TASK ITEM – The response must contain every line from the records below that has "bucket".

ENTRIES SUPPLIED –

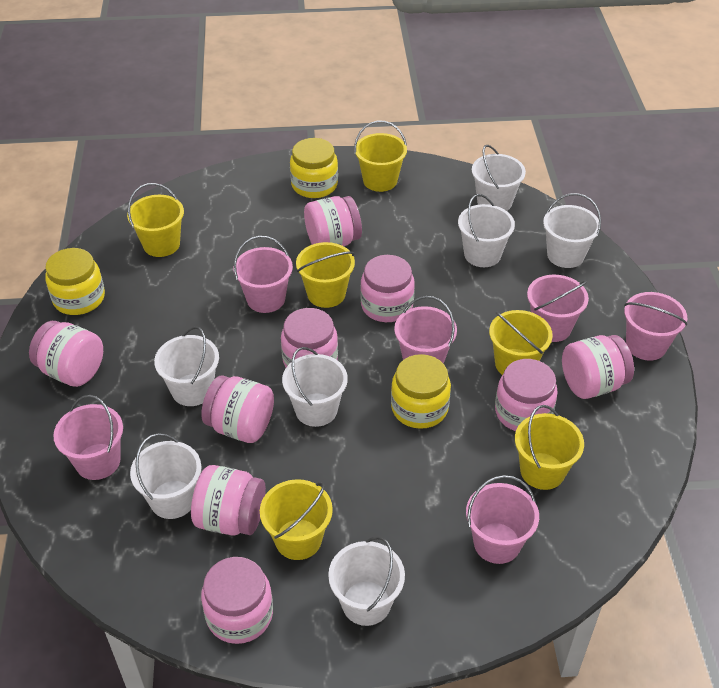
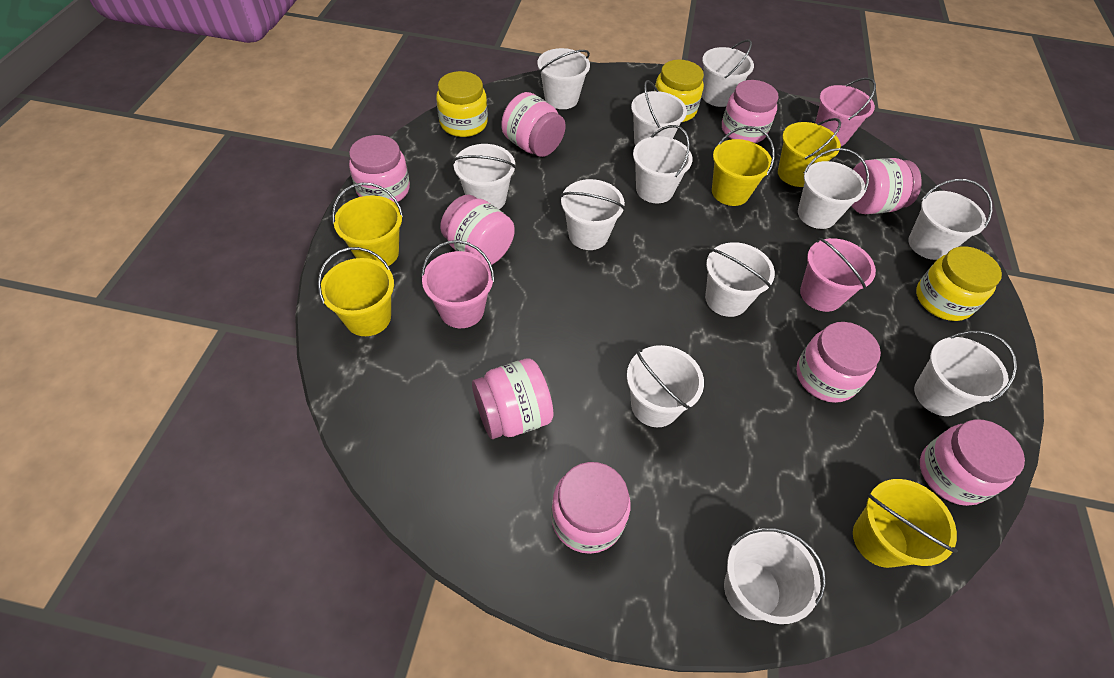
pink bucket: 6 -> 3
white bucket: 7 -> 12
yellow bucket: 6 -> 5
* * *
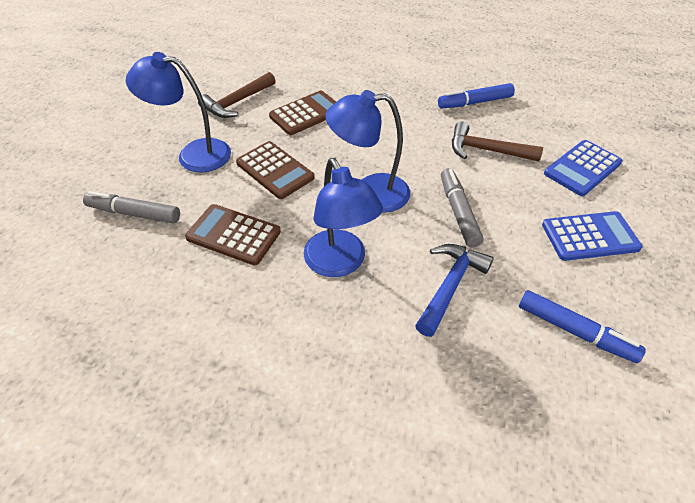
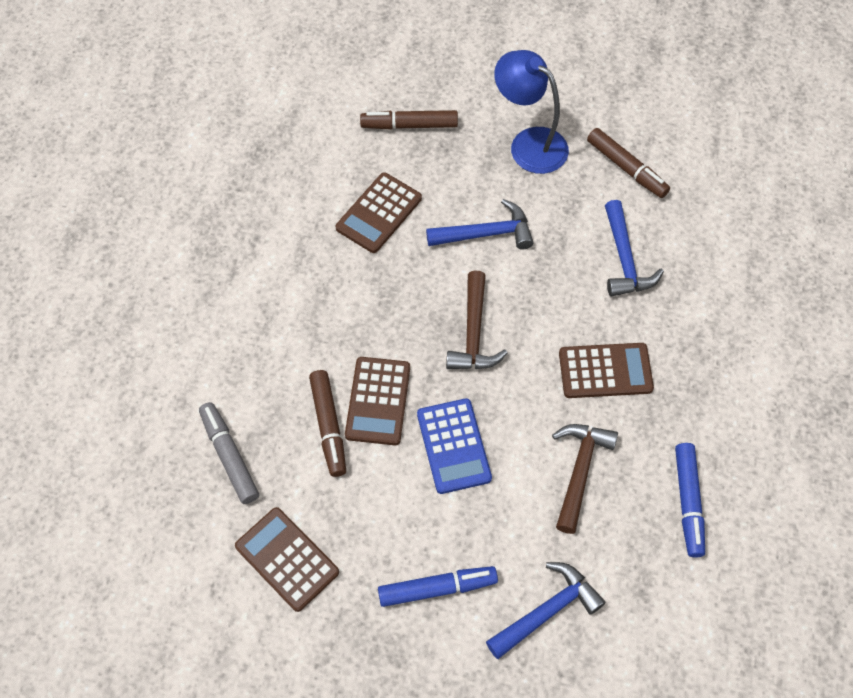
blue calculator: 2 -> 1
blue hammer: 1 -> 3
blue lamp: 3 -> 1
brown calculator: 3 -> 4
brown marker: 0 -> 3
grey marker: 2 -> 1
--
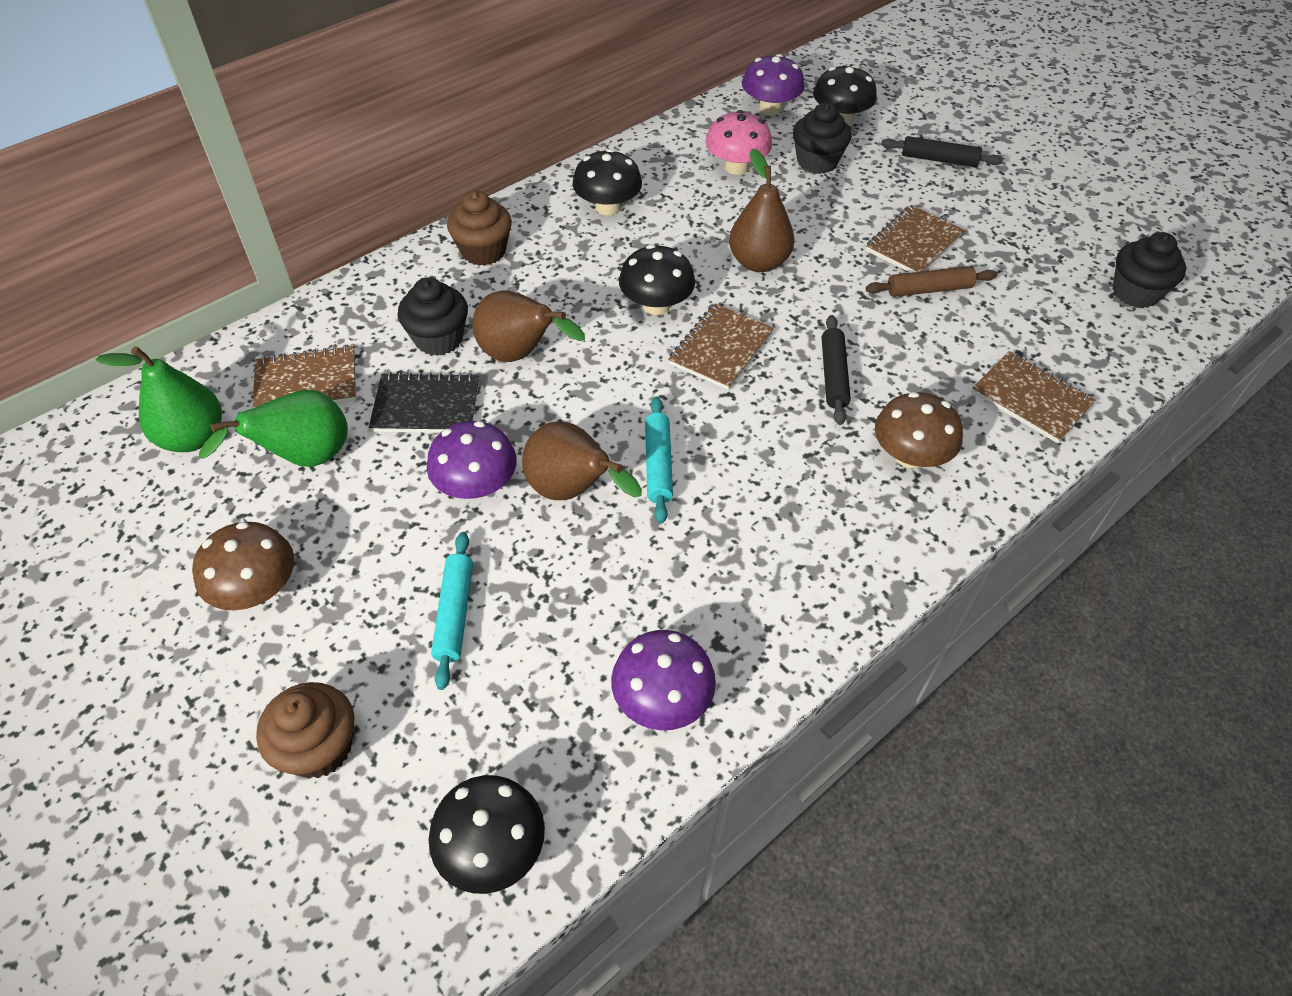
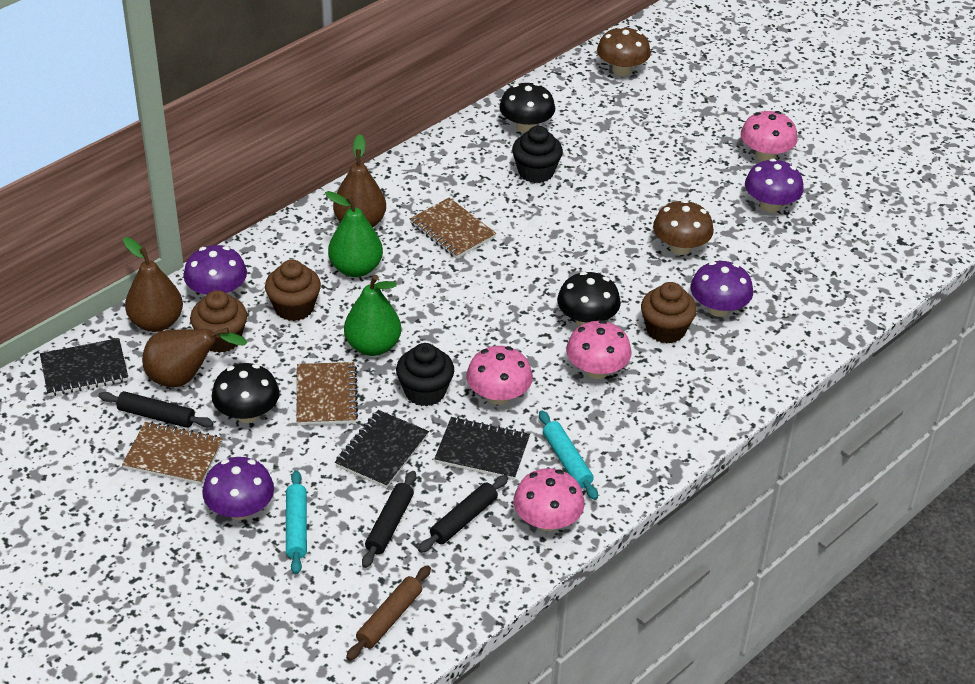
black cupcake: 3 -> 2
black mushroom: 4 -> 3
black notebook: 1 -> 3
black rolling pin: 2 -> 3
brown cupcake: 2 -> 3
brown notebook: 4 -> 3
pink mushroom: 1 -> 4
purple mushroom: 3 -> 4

RESULT –
pink bucket: 6 -> 3
white bucket: 7 -> 12
yellow bucket: 6 -> 5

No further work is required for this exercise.